- **WHAT YOU HAVE TO DO**
Your answer is to be the count alone: the number of lines in the data below where "camera" appears.

───── DATA TO PROCESS

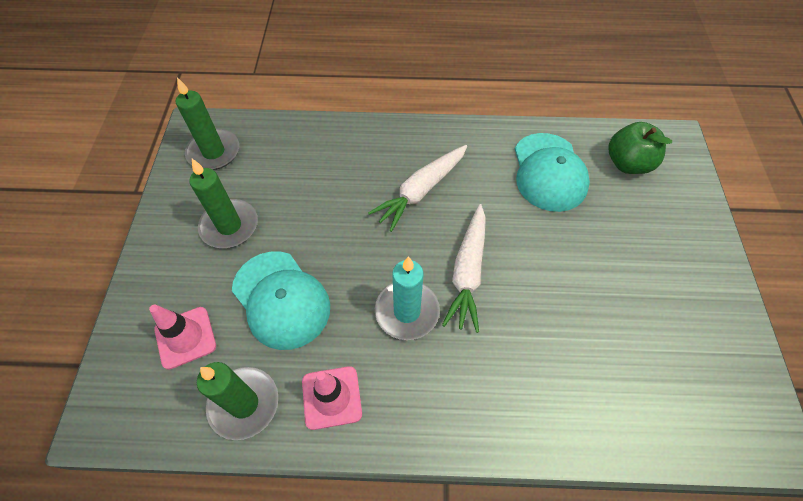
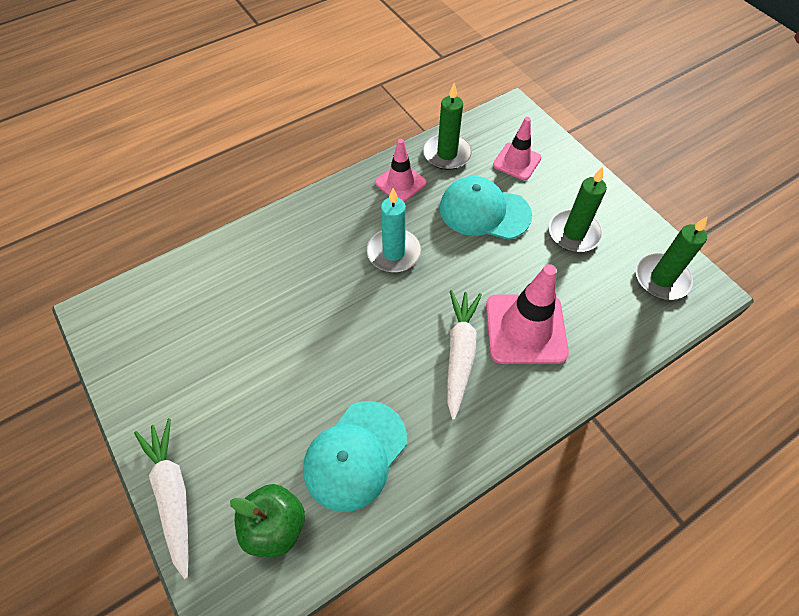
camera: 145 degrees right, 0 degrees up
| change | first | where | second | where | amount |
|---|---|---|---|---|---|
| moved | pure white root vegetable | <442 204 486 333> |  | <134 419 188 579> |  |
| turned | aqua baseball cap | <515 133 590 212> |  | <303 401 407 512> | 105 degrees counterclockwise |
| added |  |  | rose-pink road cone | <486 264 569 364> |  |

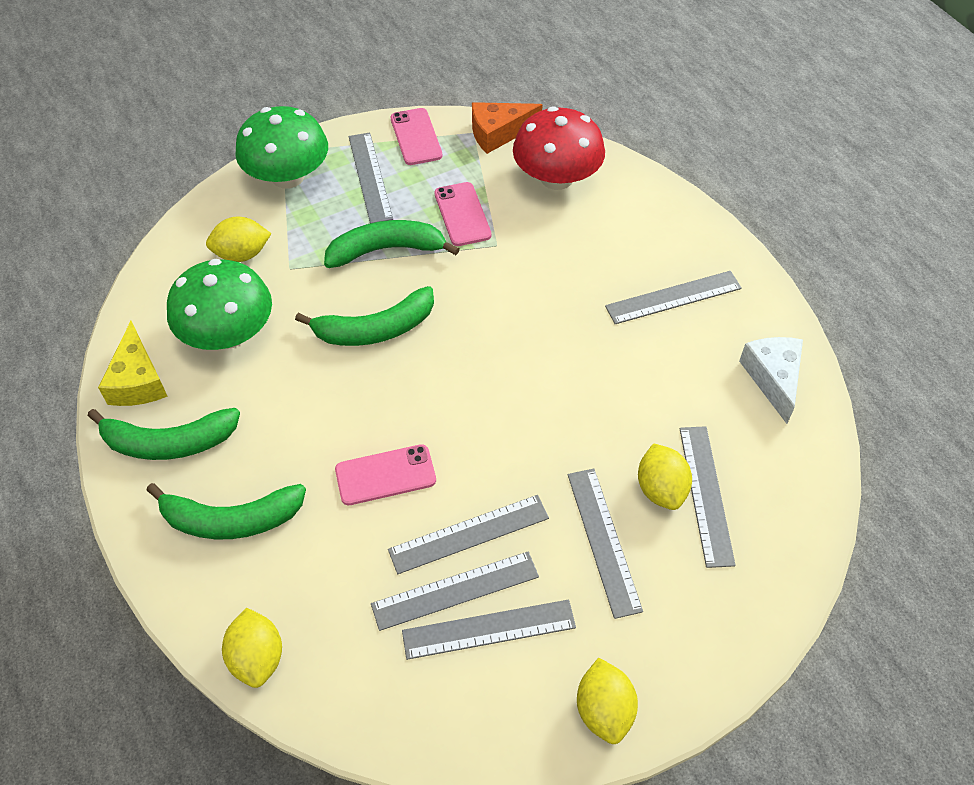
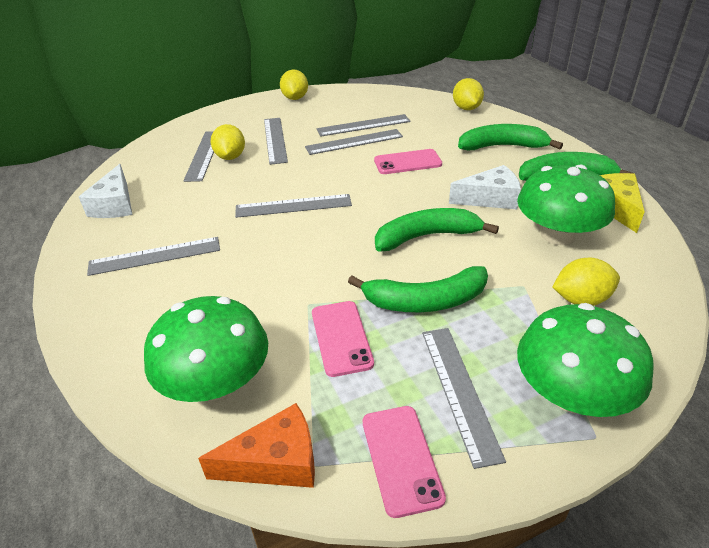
camera: 175 degrees left, 15 degrees down
| change | first | where | second | where | amount |
|---|---|---|---|---|---|
| moved | ash-grey ruler | <402 600 576 660> |  | <235 194 352 218> |  |
| recoloured | scarlet toadstool | <513 106 605 190> | emerald toadstool | <144 296 268 402> |  |
| added |  |  | pure white cheese wedge | <449 165 521 209> |  |

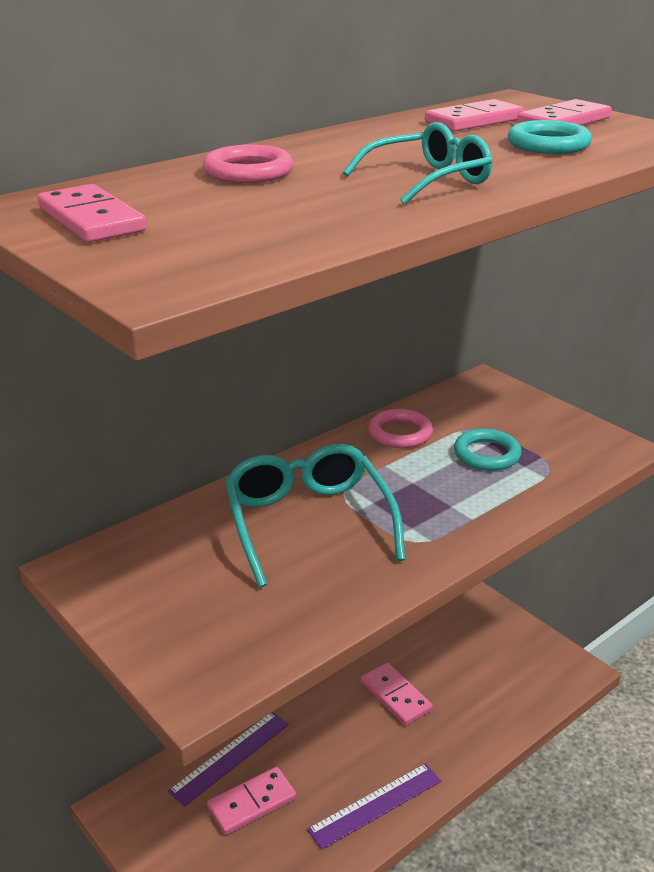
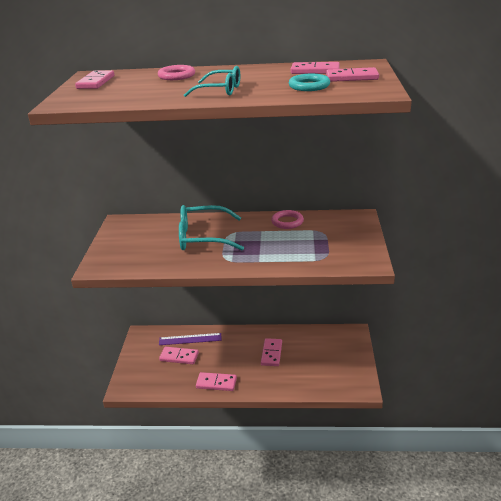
camera: 45 degrees right, 0 degrees up
| change | first | where | second | where | amount |
|---|---|---|---|---|---|
| turned | aqua glasses | <225 444 405 588> |  | <179 205 244 250> | 120 degrees counterclockwise |
| replaced | purple ruler | <307 763 441 850> | rose-pink domino | <196 372 237 391> |  |
| removed | aqua torus | <454 429 522 471> |  |  |  |

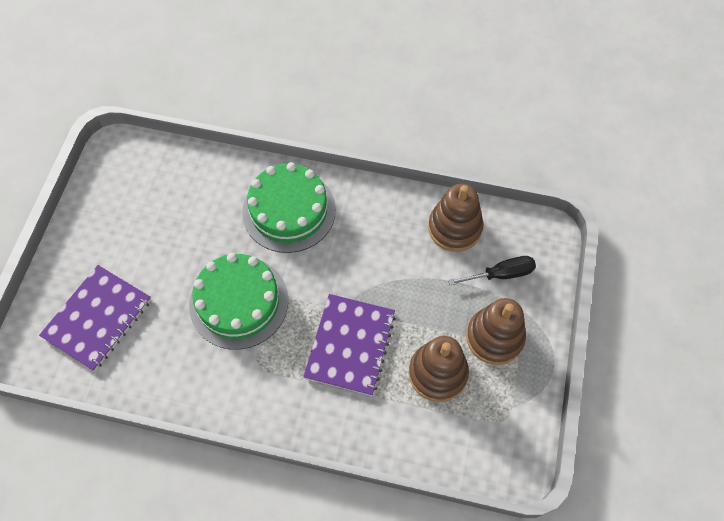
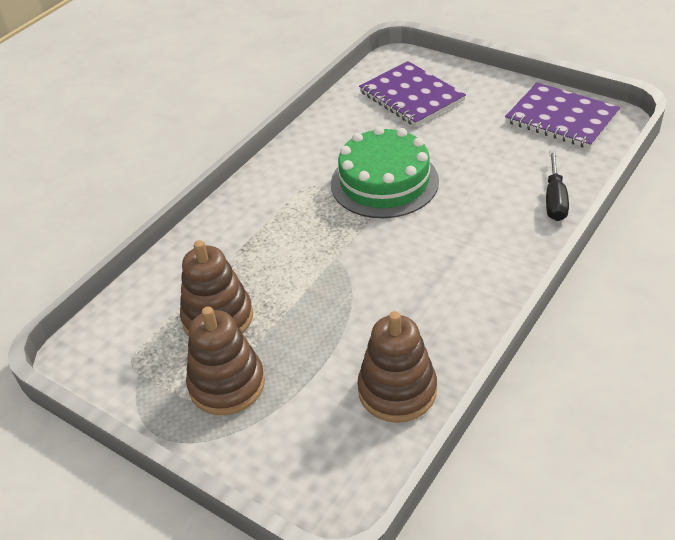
camera: 115 degrees right, 20 degrees down
| change | first | where | second | where | amount |
|---|---|---|---|---|---|
| removed | emerald cake | <242 162 336 253> |  |  |  |
| moved | purple exercise book | <303 294 396 396> |  | <505 82 620 149> |  |
| moved | ebony screwdriver | <448 256 536 285> |  | <546 151 569 221> |  |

──────────

- **REPLY TO THE EXERCISE**
4